┌─ SOURCE MATERIAL

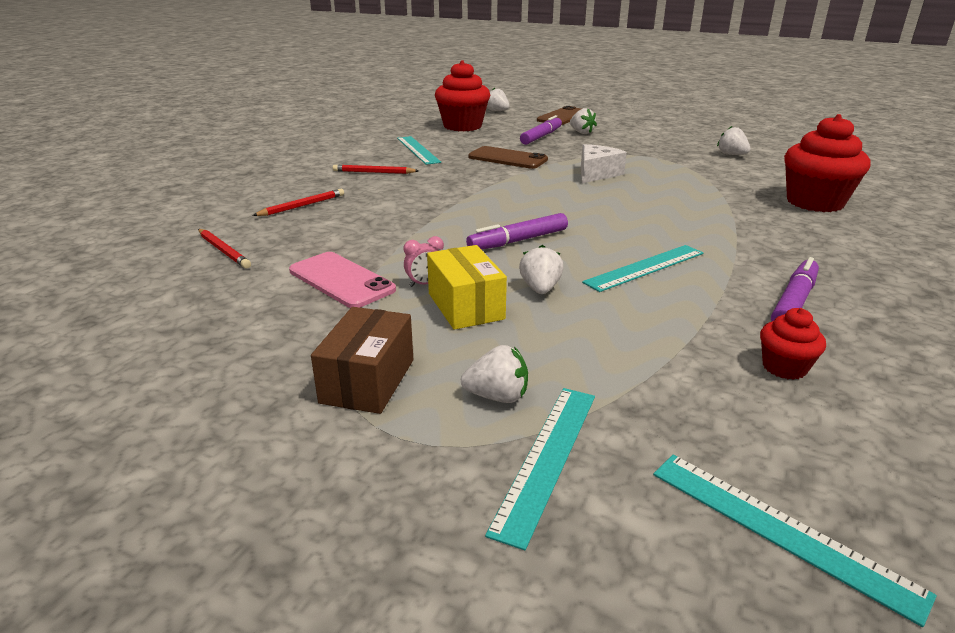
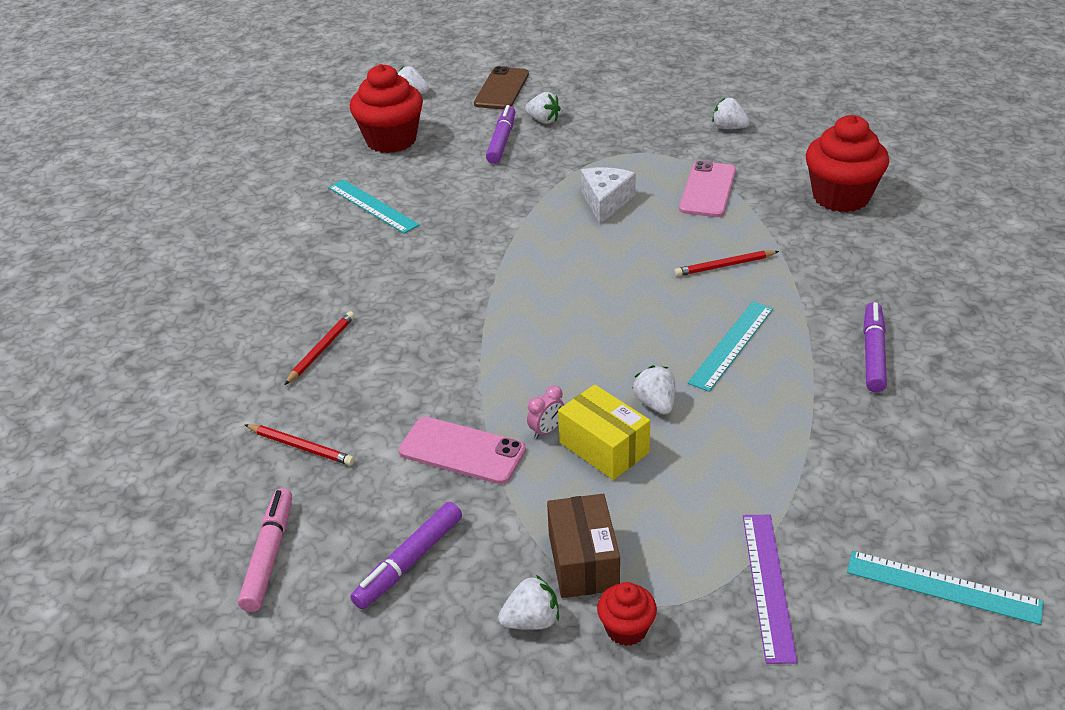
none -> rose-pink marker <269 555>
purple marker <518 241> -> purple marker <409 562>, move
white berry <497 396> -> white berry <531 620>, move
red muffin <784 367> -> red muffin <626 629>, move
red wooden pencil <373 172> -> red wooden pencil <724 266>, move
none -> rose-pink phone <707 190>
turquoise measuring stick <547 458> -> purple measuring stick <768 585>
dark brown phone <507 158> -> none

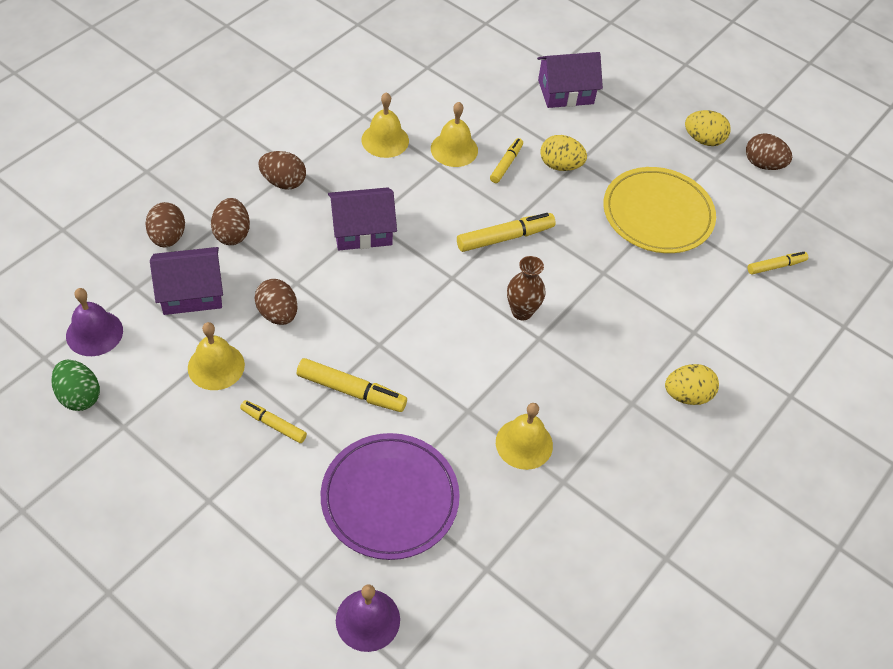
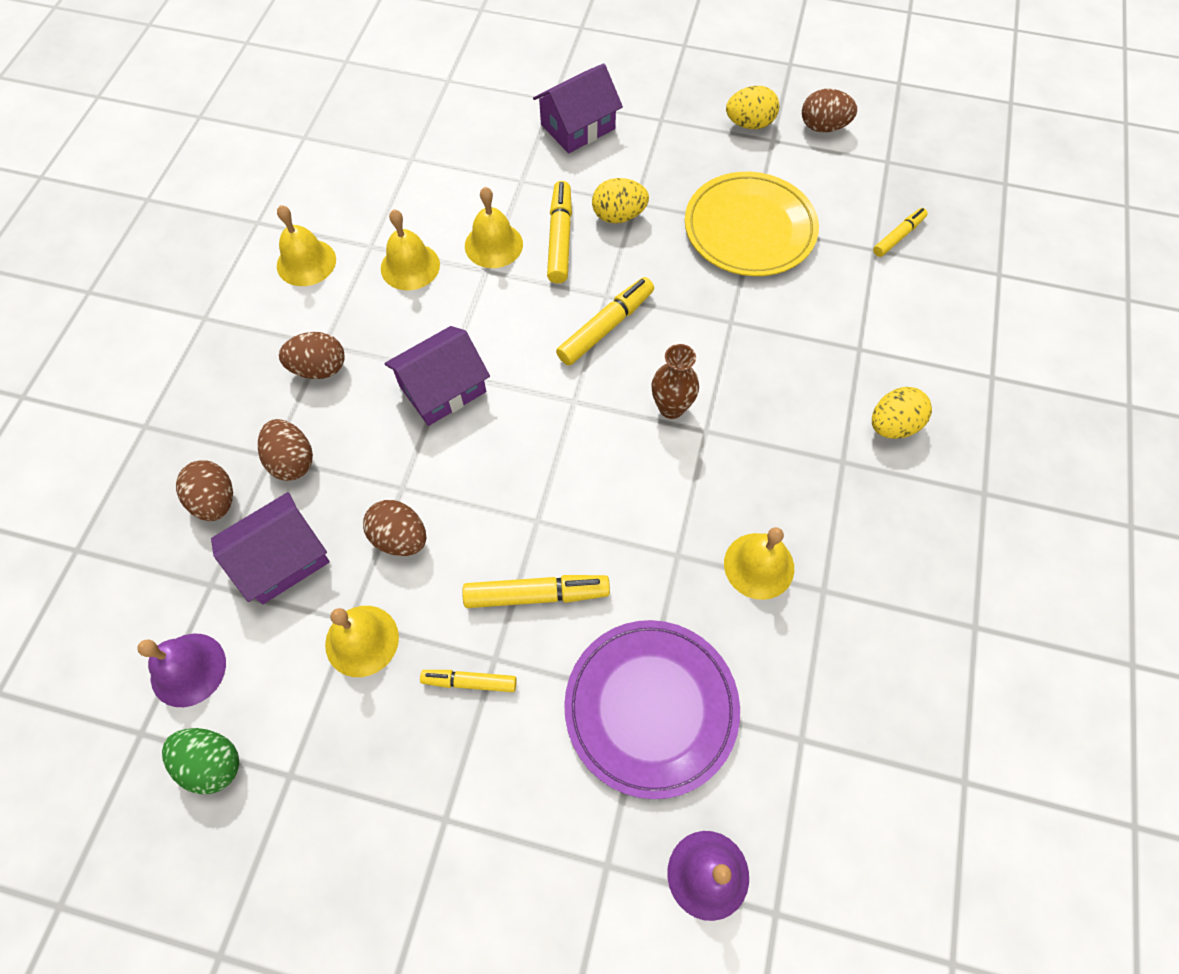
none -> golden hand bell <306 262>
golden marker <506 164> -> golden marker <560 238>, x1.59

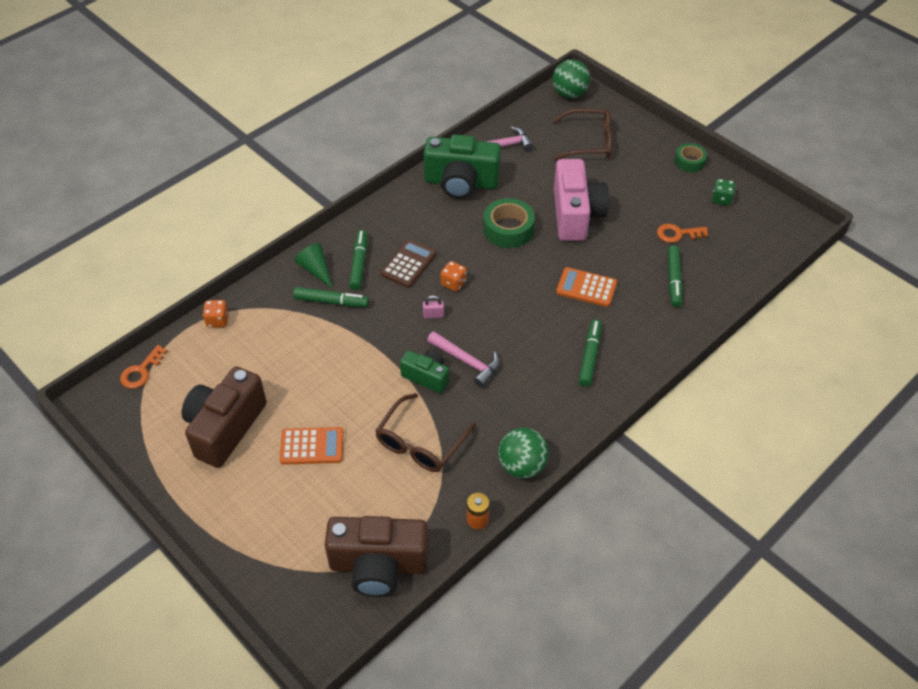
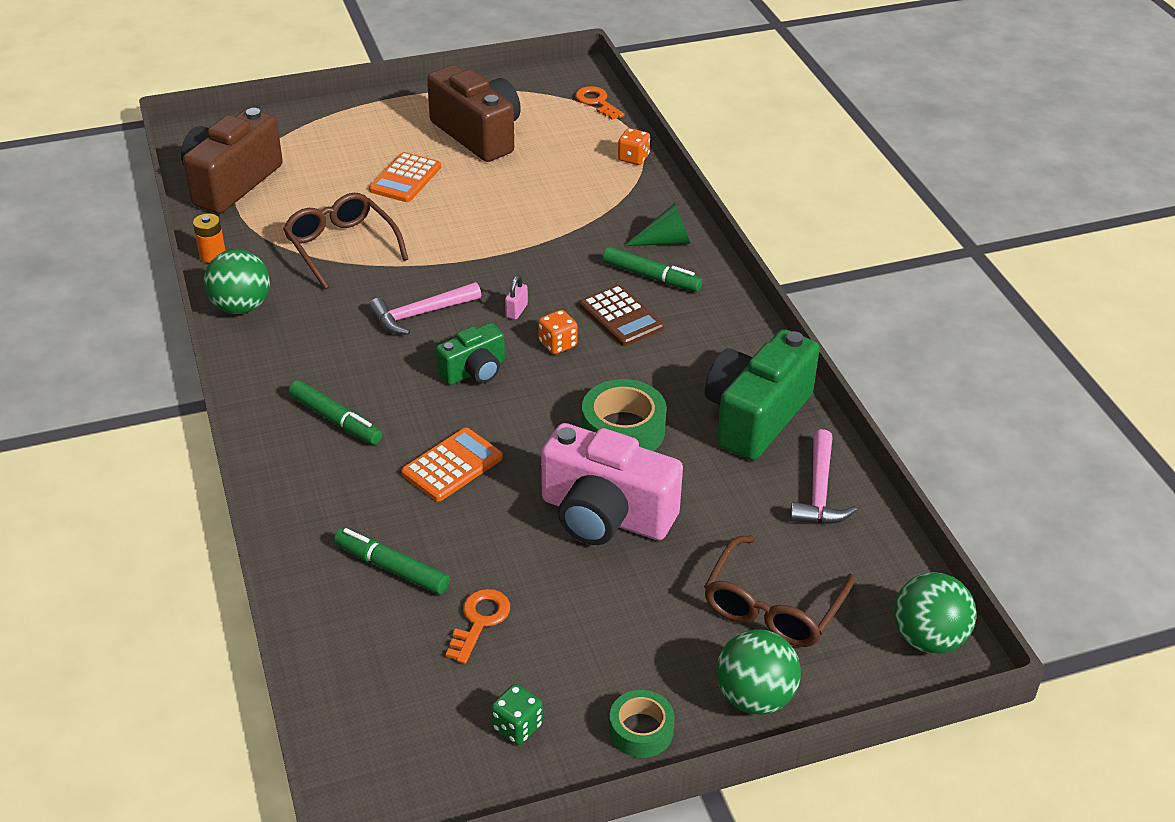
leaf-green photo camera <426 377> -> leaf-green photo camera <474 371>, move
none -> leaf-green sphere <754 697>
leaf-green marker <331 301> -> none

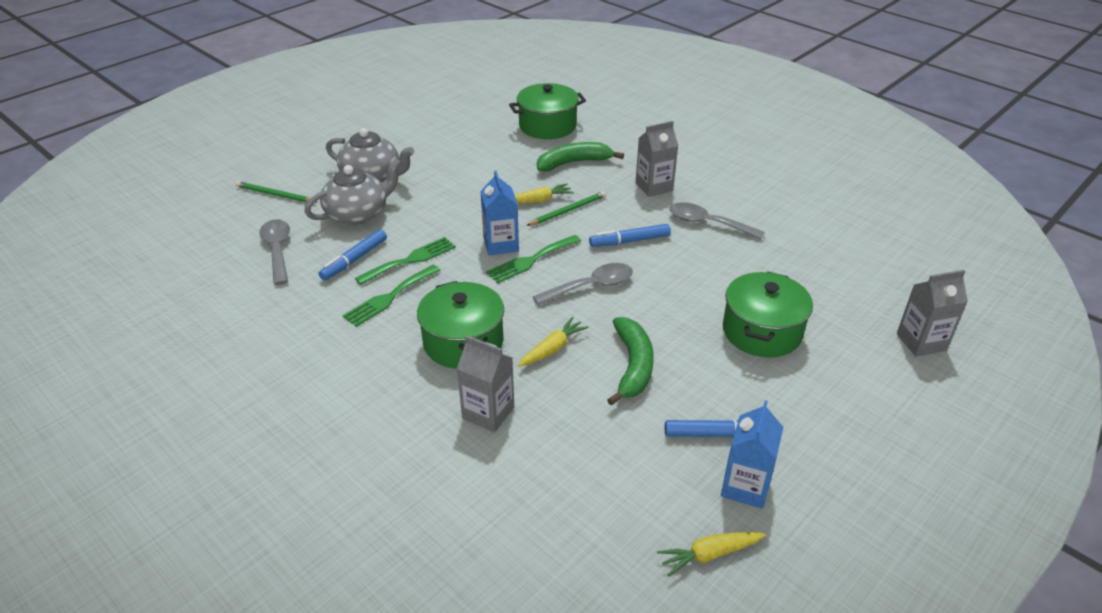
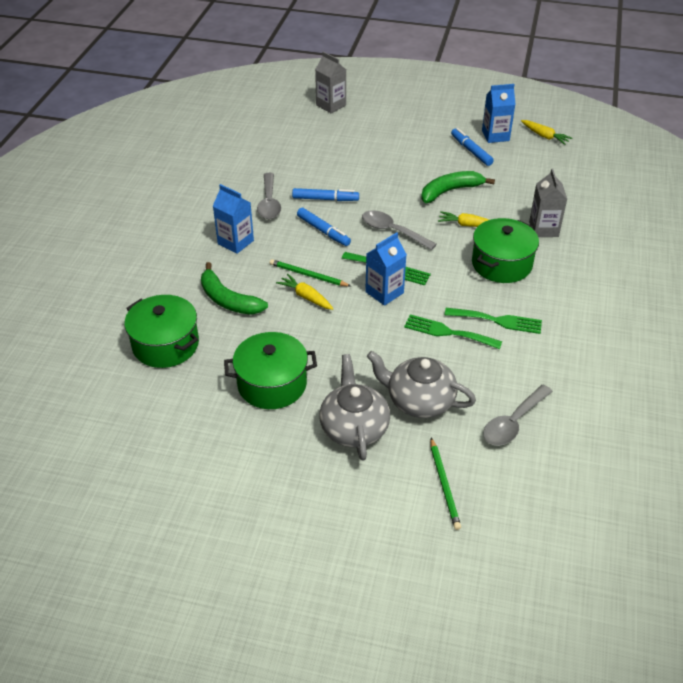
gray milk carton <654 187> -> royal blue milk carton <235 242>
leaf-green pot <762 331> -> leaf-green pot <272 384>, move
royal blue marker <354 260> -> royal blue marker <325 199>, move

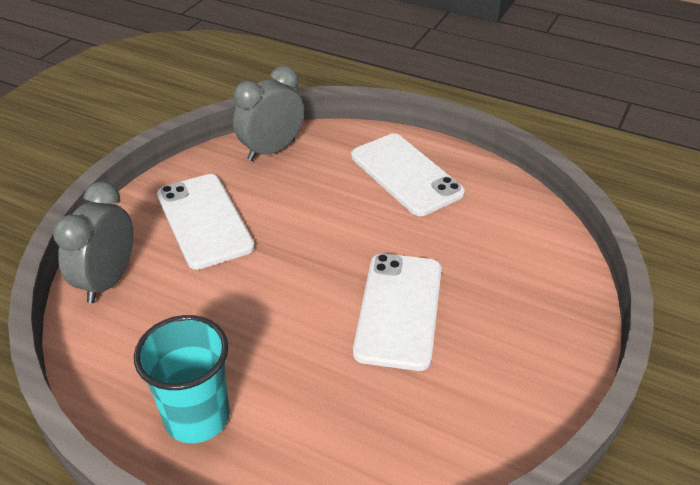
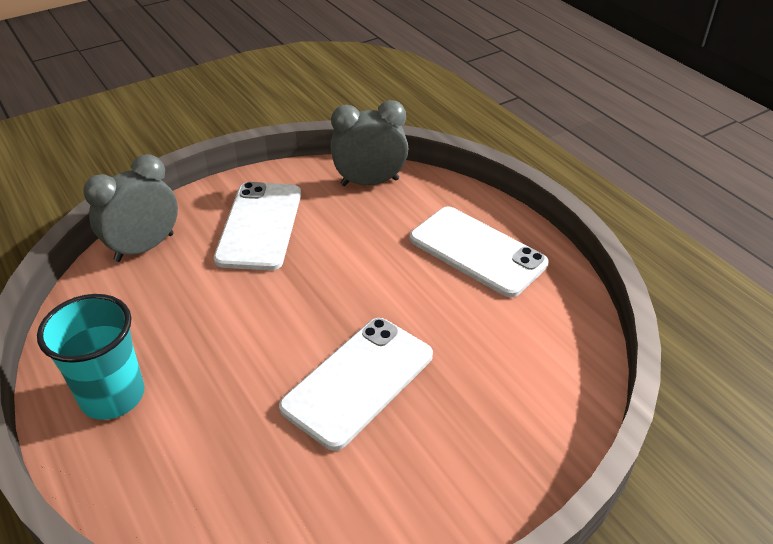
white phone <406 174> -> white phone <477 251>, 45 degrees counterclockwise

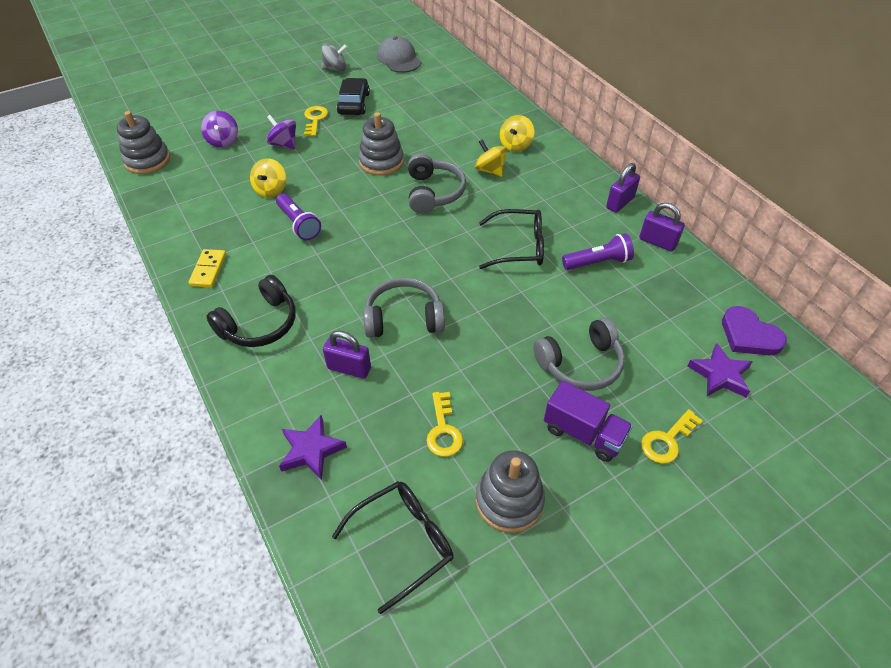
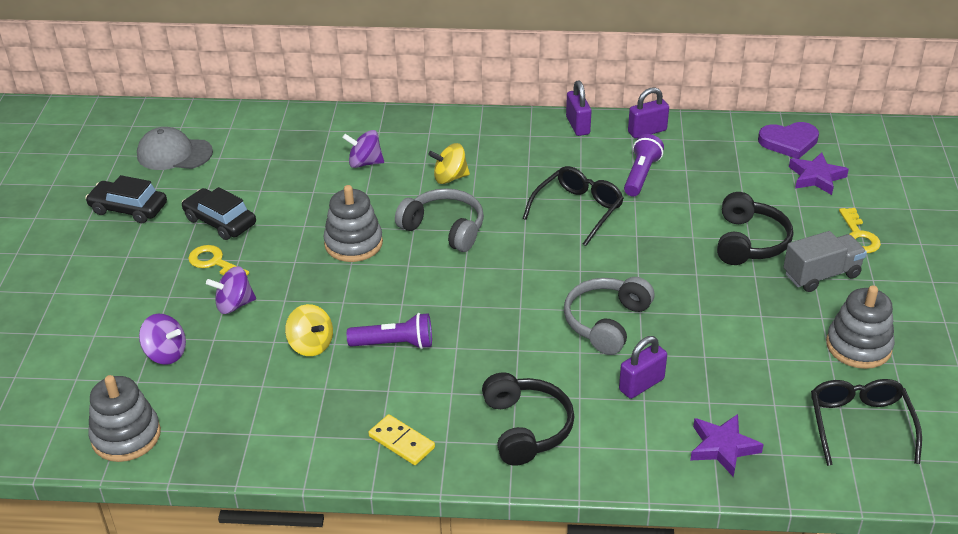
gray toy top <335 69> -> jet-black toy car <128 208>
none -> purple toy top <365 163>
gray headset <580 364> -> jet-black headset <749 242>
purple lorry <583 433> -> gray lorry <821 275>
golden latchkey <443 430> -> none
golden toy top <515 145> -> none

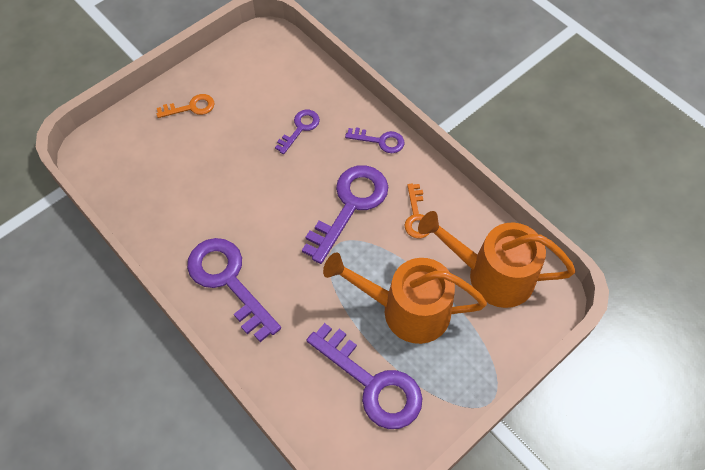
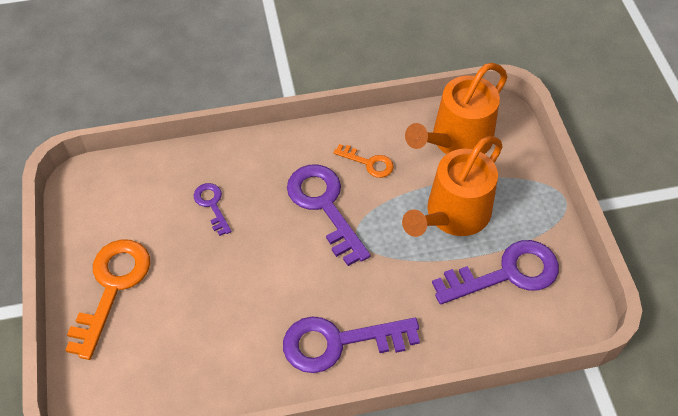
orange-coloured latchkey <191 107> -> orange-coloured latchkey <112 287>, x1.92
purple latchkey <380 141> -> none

└─

WHAT THE EXERCISE ASKS: The expected answer is the data retyped exactly, without pictures.

OUTPUT FOR THIS EXERCISE:
none -> rose-pink marker <269 555>
purple marker <518 241> -> purple marker <409 562>, move
white berry <497 396> -> white berry <531 620>, move
red muffin <784 367> -> red muffin <626 629>, move
red wooden pencil <373 172> -> red wooden pencil <724 266>, move
none -> rose-pink phone <707 190>
turquoise measuring stick <547 458> -> purple measuring stick <768 585>
dark brown phone <507 158> -> none

none -> golden hand bell <306 262>
golden marker <506 164> -> golden marker <560 238>, x1.59

leaf-green photo camera <426 377> -> leaf-green photo camera <474 371>, move
none -> leaf-green sphere <754 697>
leaf-green marker <331 301> -> none

gray milk carton <654 187> -> royal blue milk carton <235 242>
leaf-green pot <762 331> -> leaf-green pot <272 384>, move
royal blue marker <354 260> -> royal blue marker <325 199>, move

white phone <406 174> -> white phone <477 251>, 45 degrees counterclockwise

gray toy top <335 69> -> jet-black toy car <128 208>
none -> purple toy top <365 163>
gray headset <580 364> -> jet-black headset <749 242>
purple lorry <583 433> -> gray lorry <821 275>
golden latchkey <443 430> -> none
golden toy top <515 145> -> none

orange-coloured latchkey <191 107> -> orange-coloured latchkey <112 287>, x1.92
purple latchkey <380 141> -> none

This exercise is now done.